The problem:
What do the lines from the one containing "brown round brick D10" through the end of the entries say? Quote them exactly, and only them.

Input material:
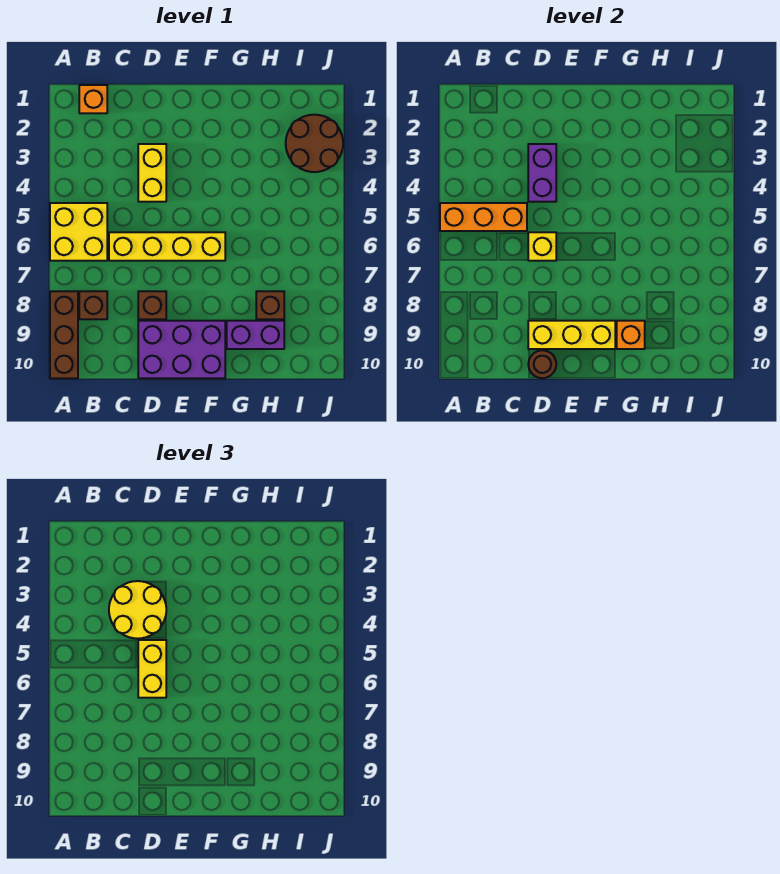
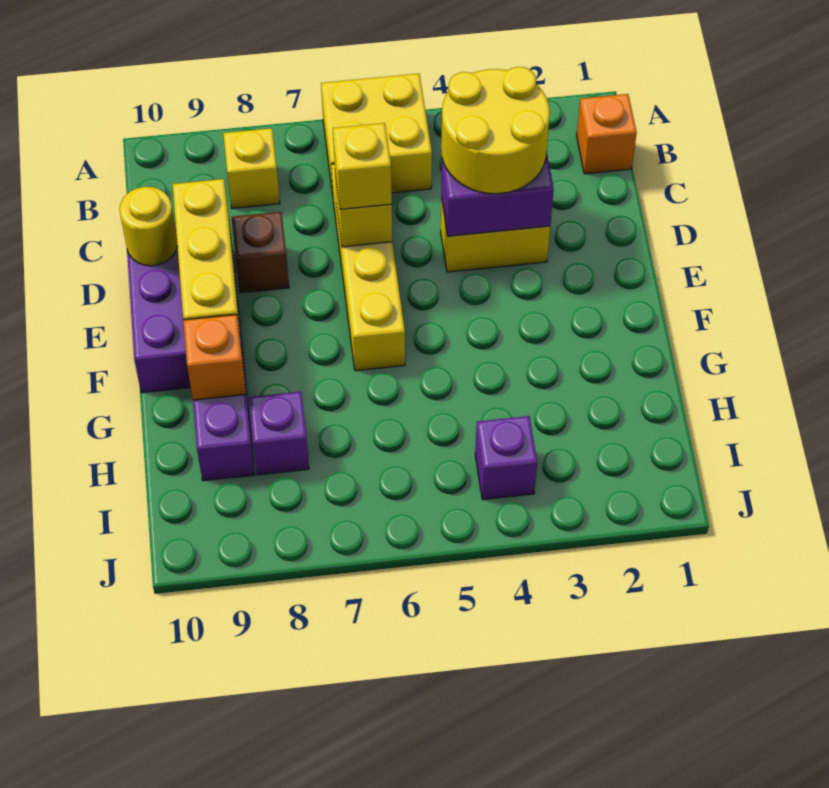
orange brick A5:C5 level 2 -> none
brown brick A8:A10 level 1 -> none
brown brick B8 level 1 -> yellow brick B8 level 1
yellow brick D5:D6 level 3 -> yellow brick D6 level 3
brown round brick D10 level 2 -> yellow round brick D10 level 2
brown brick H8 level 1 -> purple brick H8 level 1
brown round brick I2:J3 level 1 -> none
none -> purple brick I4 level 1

Your solution:
brown round brick D10 level 2 -> yellow round brick D10 level 2
brown brick H8 level 1 -> purple brick H8 level 1
brown round brick I2:J3 level 1 -> none
none -> purple brick I4 level 1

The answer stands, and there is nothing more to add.